[Exercise]
Return, word for word, every entry in the listing below, but not its images.

[Records supplied]
*** Block opens ***

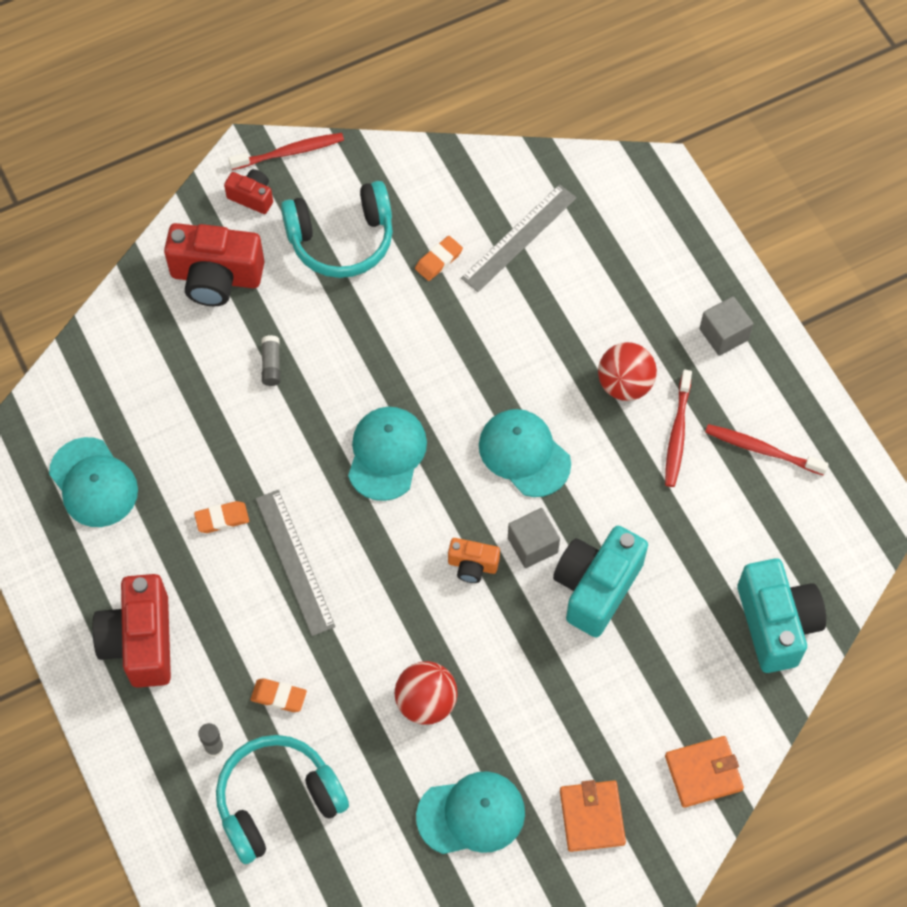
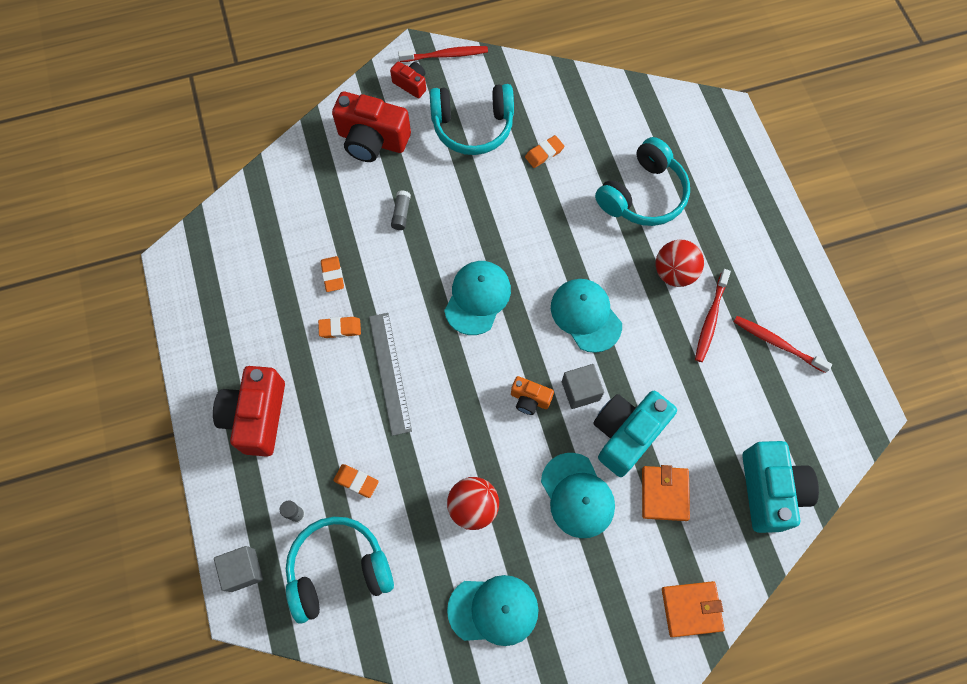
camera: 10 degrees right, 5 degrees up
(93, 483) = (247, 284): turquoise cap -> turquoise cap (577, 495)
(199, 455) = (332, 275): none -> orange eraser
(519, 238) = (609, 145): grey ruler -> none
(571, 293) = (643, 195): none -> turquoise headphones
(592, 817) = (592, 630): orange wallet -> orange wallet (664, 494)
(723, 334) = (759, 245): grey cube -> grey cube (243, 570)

*** Block closes ***

[Exercise output]
camera: 10 degrees right, 5 degrees up
(93, 483) = (247, 284): turquoise cap -> turquoise cap (577, 495)
(199, 455) = (332, 275): none -> orange eraser
(519, 238) = (609, 145): grey ruler -> none
(571, 293) = (643, 195): none -> turquoise headphones
(592, 817) = (592, 630): orange wallet -> orange wallet (664, 494)
(723, 334) = (759, 245): grey cube -> grey cube (243, 570)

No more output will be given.